Search the data for "turquoise" and copy every matching line.

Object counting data
=== Begin Enclosure ===
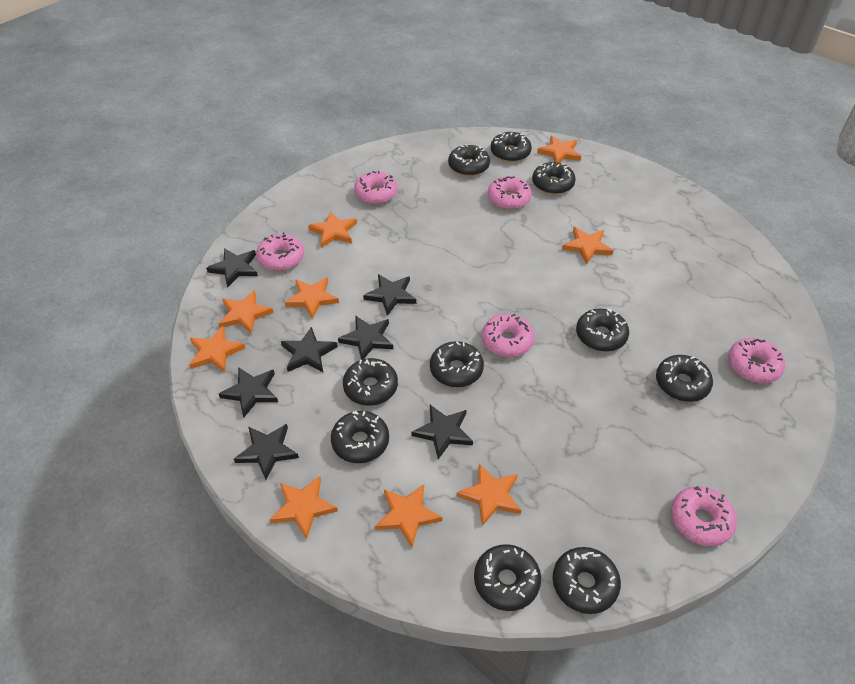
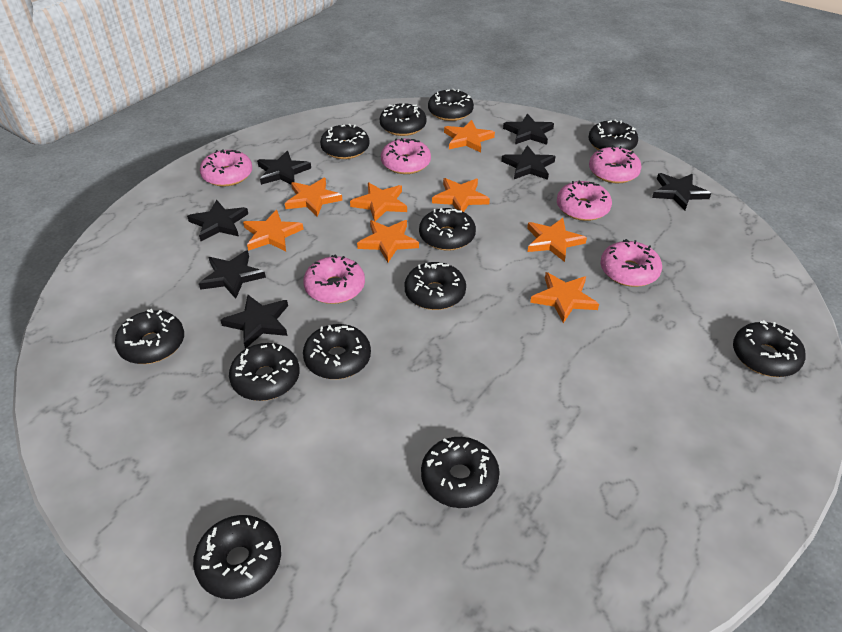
black donut: 10 -> 12
orange star: 9 -> 8

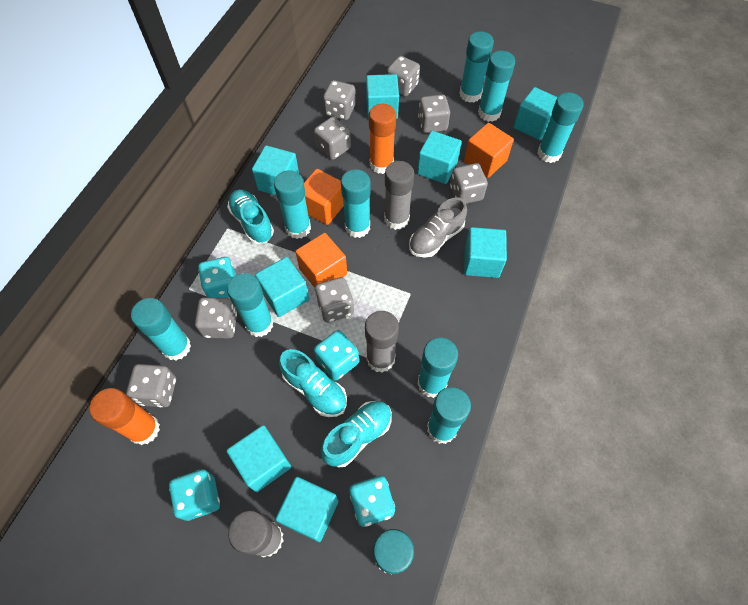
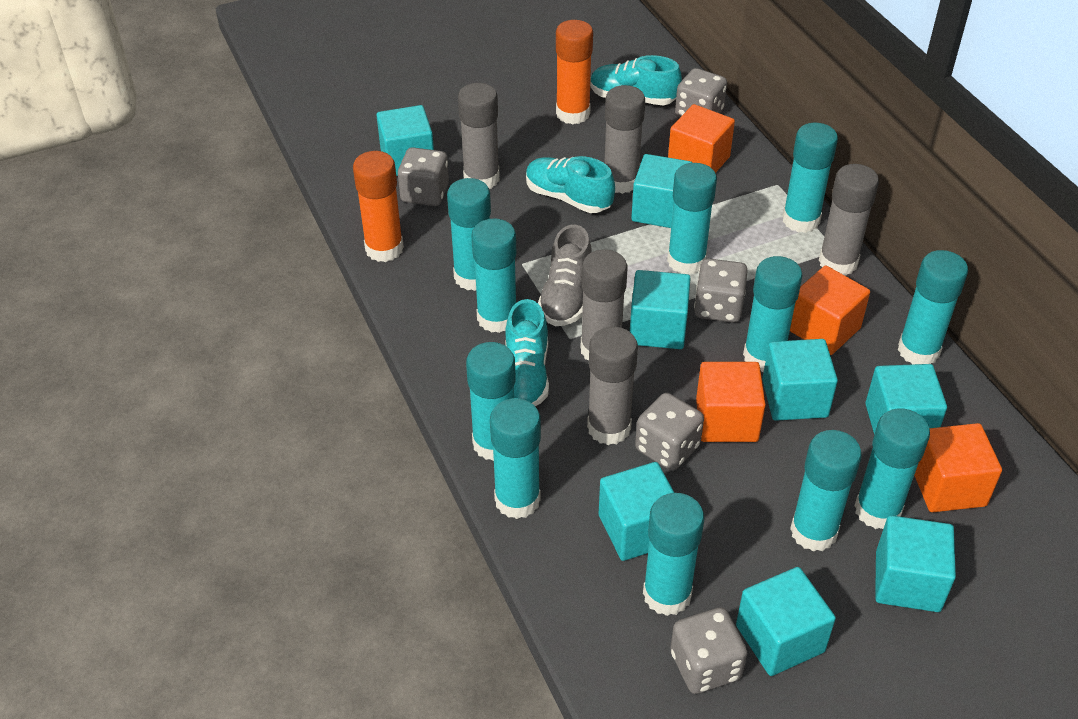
grey dice: 8 -> 5
grey glue stick: 3 -> 5
orange cube: 3 -> 4
turquoise dice: 4 -> 0
turquoise glue stick: 10 -> 11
=== End Enclosure ===
Response to this exercise
turquoise dice: 4 -> 0
turquoise glue stick: 10 -> 11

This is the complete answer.